# RECORDS FOR THIS TASK
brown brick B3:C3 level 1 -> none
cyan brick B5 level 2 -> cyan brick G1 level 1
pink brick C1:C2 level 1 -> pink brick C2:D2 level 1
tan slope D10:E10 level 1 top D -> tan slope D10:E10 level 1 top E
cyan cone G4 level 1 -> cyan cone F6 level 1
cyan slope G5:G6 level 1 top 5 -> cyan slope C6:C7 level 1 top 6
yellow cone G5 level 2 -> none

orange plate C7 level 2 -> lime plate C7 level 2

# TASK STATEMENT
Retype the whole listing above, line for line and exactly.

# EXPECTED OUTPUT
brown brick B3:C3 level 1 -> none
cyan brick B5 level 2 -> cyan brick G1 level 1
pink brick C1:C2 level 1 -> pink brick C2:D2 level 1
tan slope D10:E10 level 1 top D -> tan slope D10:E10 level 1 top E
cyan cone G4 level 1 -> cyan cone F6 level 1
cyan slope G5:G6 level 1 top 5 -> cyan slope C6:C7 level 1 top 6
yellow cone G5 level 2 -> none

orange plate C7 level 2 -> lime plate C7 level 2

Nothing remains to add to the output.